=== Begin Enclosure ===
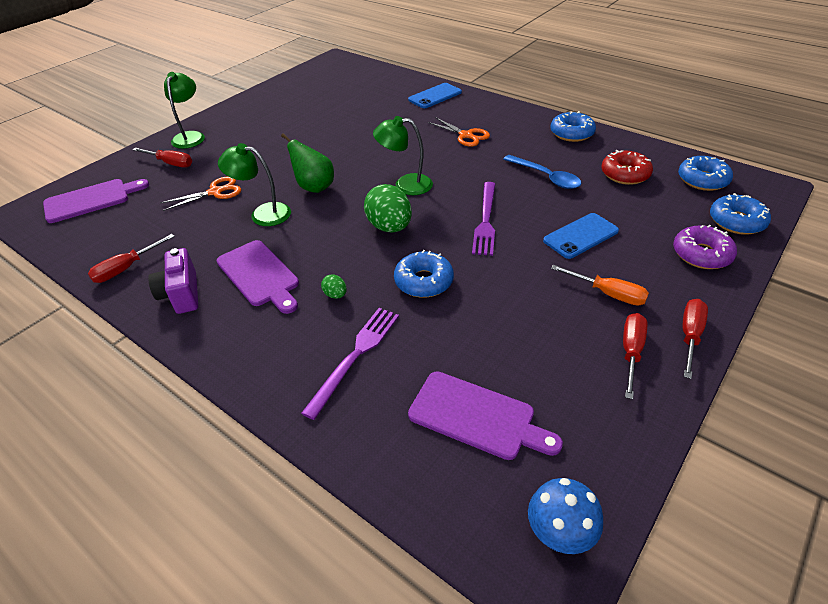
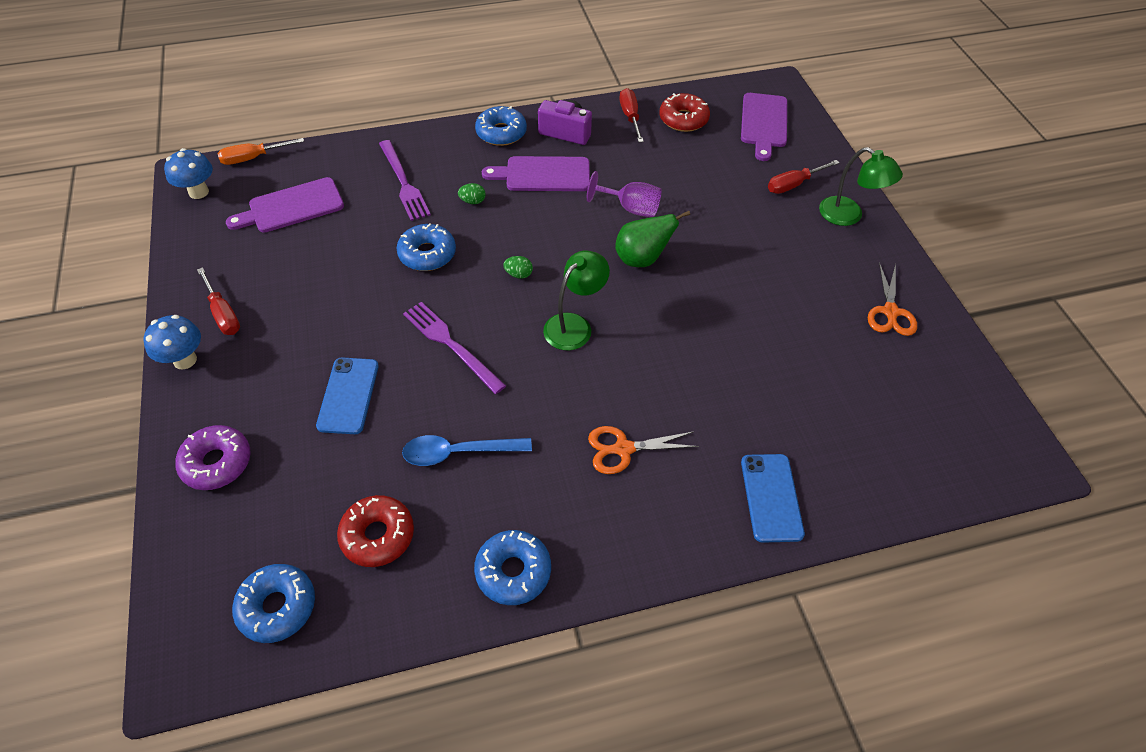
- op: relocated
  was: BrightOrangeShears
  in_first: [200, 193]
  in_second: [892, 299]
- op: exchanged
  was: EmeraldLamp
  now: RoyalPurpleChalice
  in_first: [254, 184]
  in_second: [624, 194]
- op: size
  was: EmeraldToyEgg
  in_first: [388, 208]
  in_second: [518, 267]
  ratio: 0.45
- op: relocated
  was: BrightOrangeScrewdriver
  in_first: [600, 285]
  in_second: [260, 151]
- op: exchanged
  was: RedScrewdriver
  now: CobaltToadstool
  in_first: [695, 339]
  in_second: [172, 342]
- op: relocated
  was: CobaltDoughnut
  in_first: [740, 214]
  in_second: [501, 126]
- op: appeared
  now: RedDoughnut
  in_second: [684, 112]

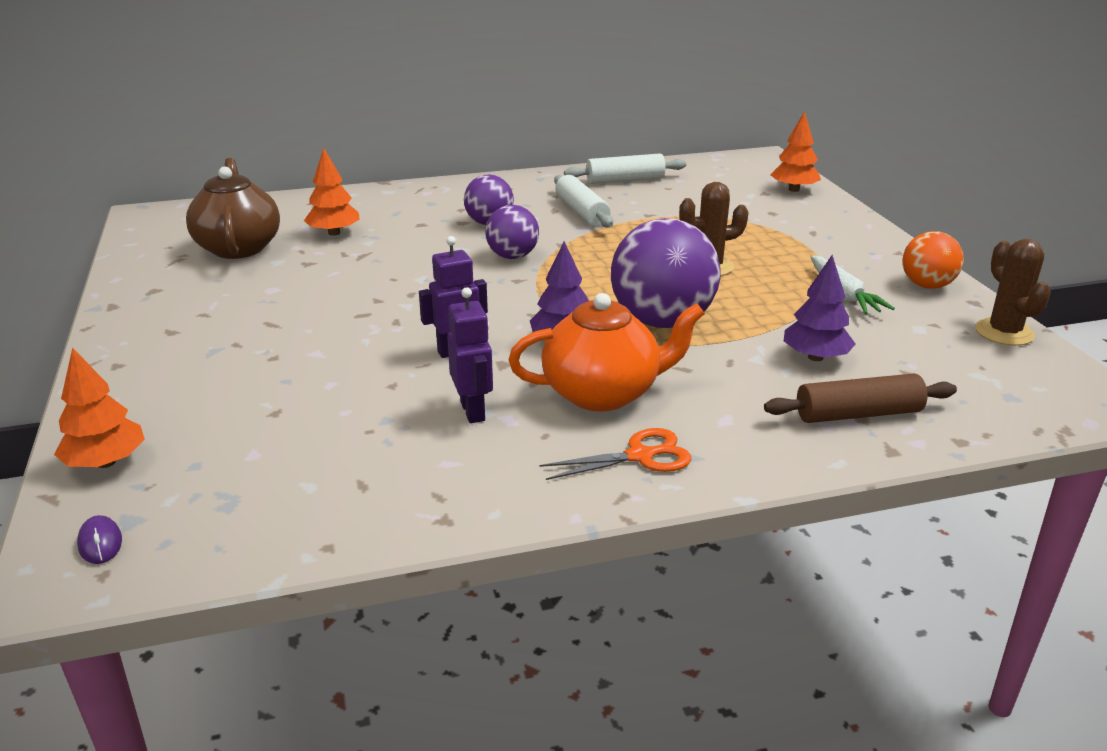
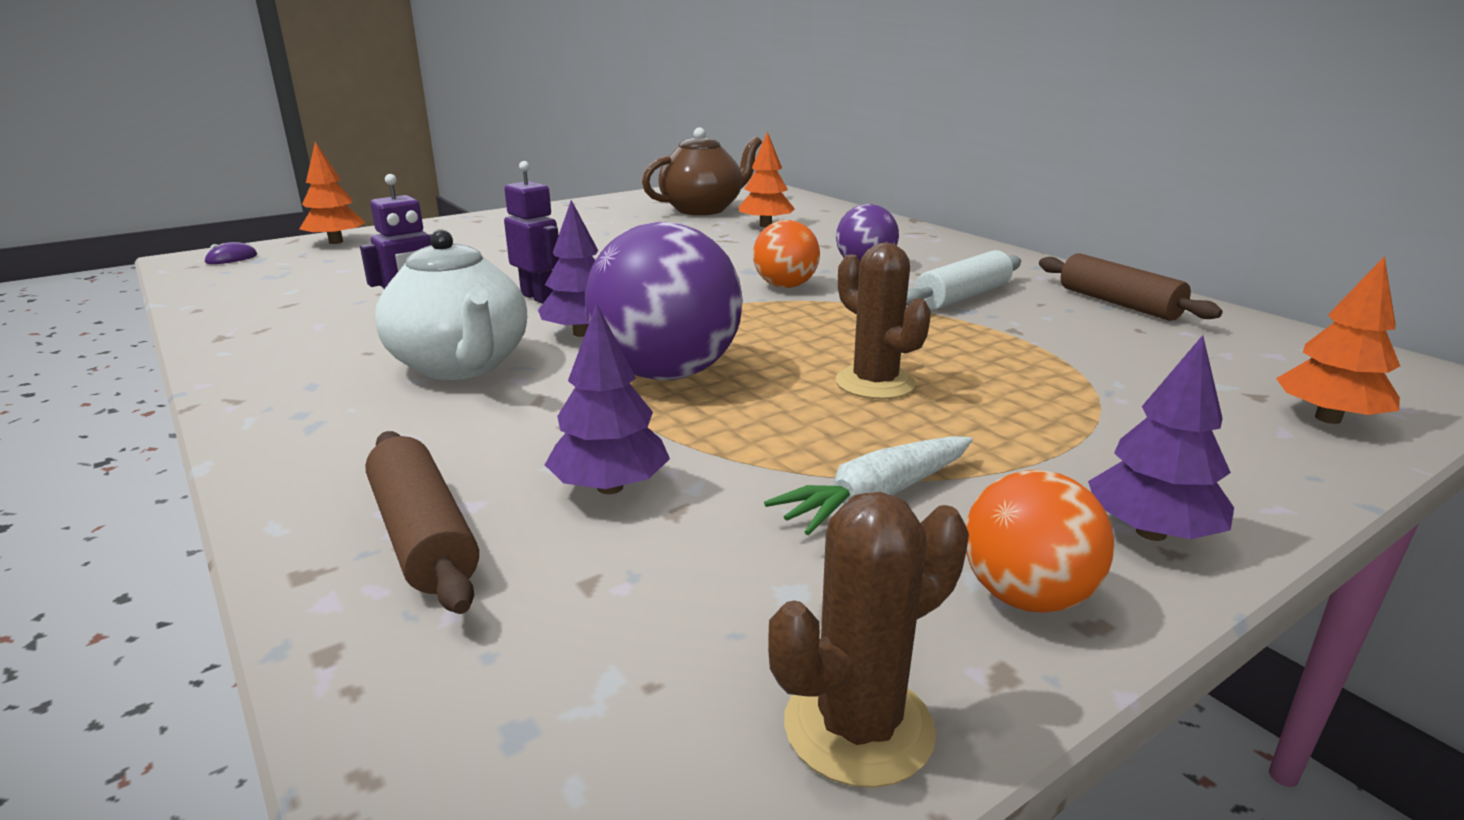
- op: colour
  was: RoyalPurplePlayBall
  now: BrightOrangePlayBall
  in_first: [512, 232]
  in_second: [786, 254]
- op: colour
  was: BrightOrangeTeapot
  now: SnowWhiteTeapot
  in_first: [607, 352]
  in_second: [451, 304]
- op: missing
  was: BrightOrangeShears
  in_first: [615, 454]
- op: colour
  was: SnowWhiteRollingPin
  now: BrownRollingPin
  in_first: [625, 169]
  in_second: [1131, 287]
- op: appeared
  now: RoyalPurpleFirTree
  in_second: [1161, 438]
=== End Enclosure ===
=== Begin Enclosure ===
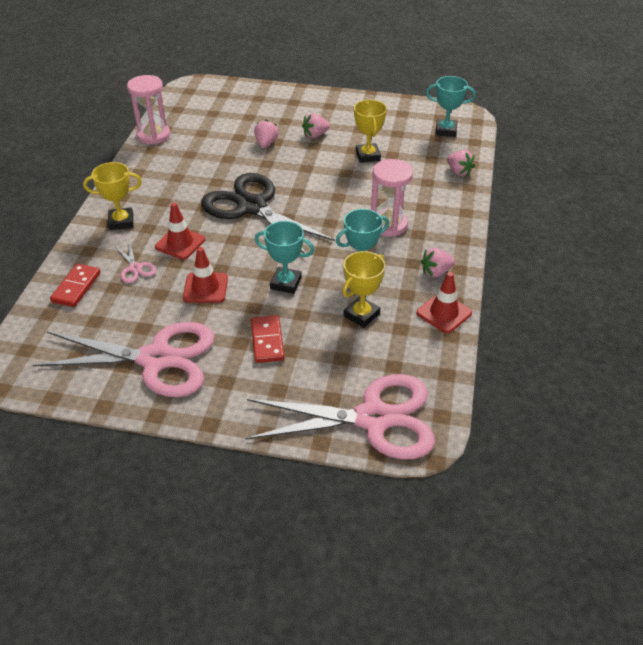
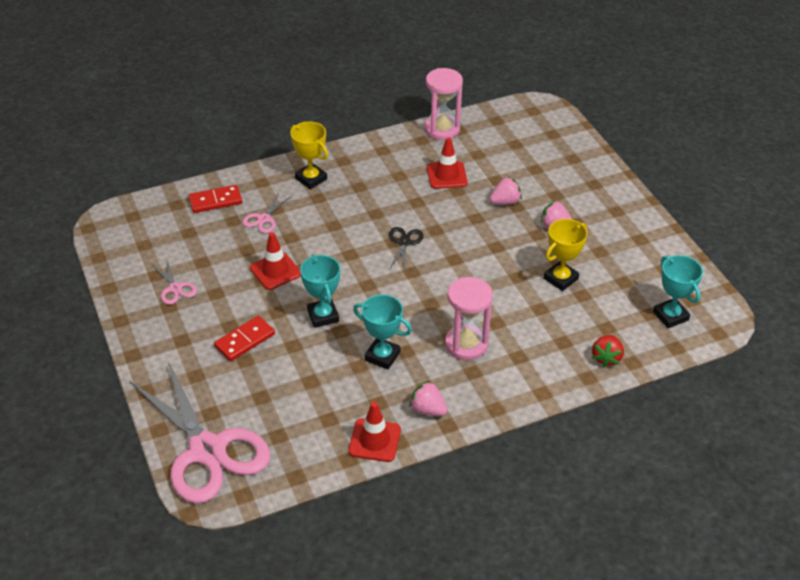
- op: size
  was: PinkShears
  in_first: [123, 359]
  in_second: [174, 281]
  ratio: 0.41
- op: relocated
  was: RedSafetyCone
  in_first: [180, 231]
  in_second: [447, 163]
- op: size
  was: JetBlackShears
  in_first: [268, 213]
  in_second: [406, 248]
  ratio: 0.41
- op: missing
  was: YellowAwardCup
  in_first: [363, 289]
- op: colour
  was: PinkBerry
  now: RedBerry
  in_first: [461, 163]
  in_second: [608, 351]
=== End Enclosure ===
=== Begin Enclosure ===
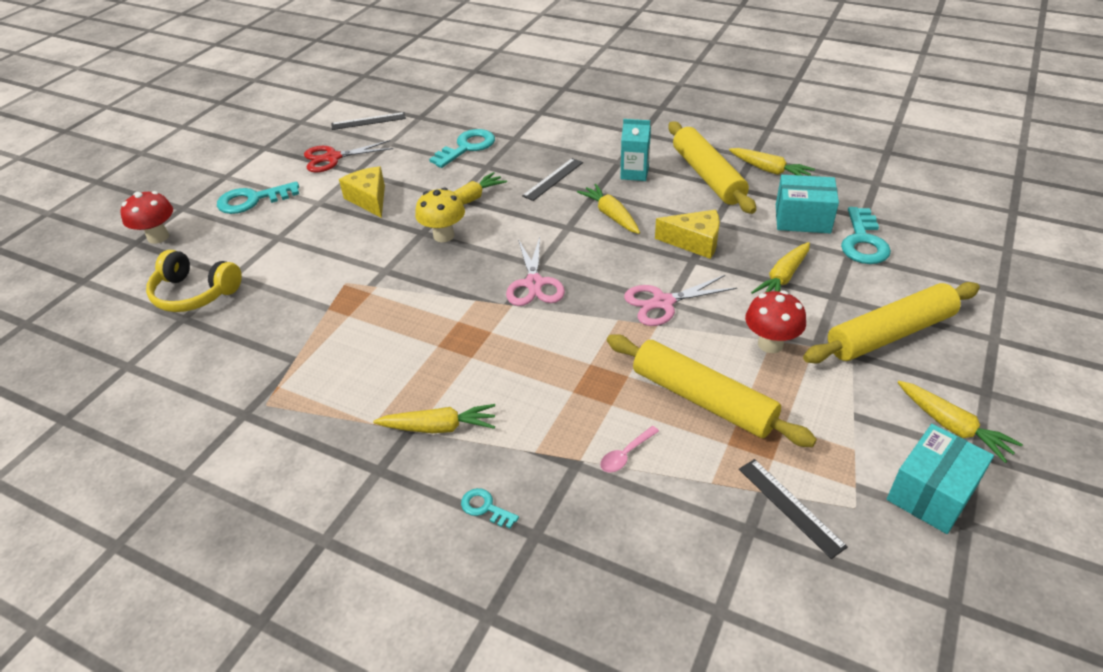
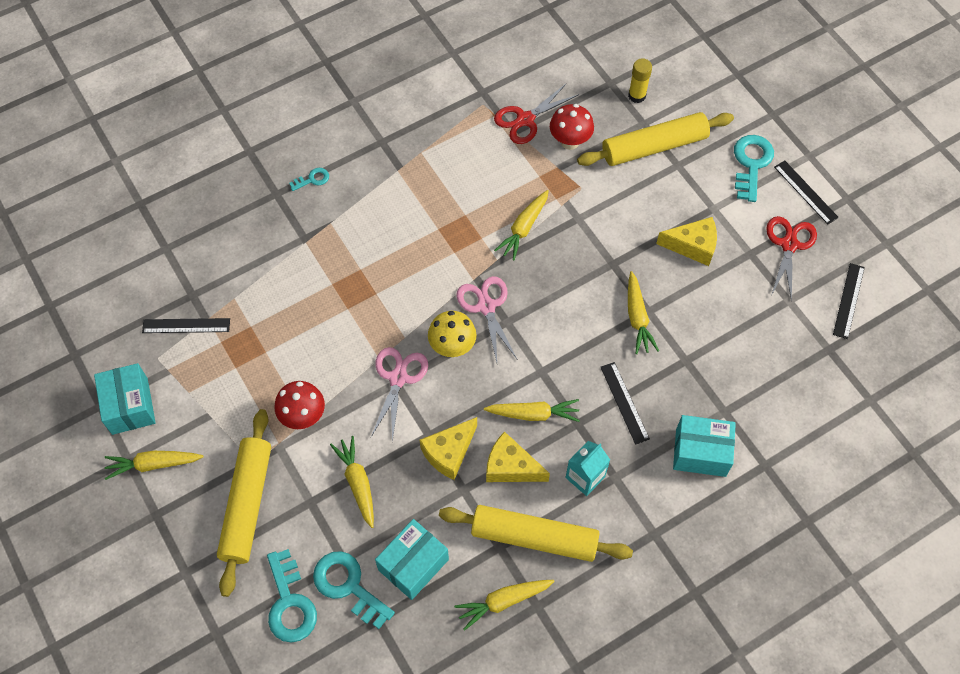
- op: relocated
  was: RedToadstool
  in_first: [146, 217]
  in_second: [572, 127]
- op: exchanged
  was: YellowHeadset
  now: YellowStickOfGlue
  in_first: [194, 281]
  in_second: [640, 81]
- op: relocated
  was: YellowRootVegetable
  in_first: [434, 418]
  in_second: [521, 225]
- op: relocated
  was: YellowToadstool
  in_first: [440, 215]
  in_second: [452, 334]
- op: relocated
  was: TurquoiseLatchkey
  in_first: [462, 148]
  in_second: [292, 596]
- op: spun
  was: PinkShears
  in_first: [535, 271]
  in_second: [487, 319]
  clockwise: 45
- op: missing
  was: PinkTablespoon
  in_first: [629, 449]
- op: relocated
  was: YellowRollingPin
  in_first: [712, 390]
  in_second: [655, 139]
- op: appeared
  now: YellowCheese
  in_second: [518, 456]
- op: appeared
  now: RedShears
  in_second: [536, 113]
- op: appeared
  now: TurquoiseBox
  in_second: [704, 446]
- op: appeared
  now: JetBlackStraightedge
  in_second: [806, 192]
=== End Enclosure ===
### [Problem requirements]
Going down the listing above, begin printing at the line with "was: EmeraldLamp" and finish with the line with "now: RedDoughnut", exactly as they appear.

### [Solution]
  was: EmeraldLamp
  now: RoyalPurpleChalice
  in_first: [254, 184]
  in_second: [624, 194]
- op: size
  was: EmeraldToyEgg
  in_first: [388, 208]
  in_second: [518, 267]
  ratio: 0.45
- op: relocated
  was: BrightOrangeScrewdriver
  in_first: [600, 285]
  in_second: [260, 151]
- op: exchanged
  was: RedScrewdriver
  now: CobaltToadstool
  in_first: [695, 339]
  in_second: [172, 342]
- op: relocated
  was: CobaltDoughnut
  in_first: [740, 214]
  in_second: [501, 126]
- op: appeared
  now: RedDoughnut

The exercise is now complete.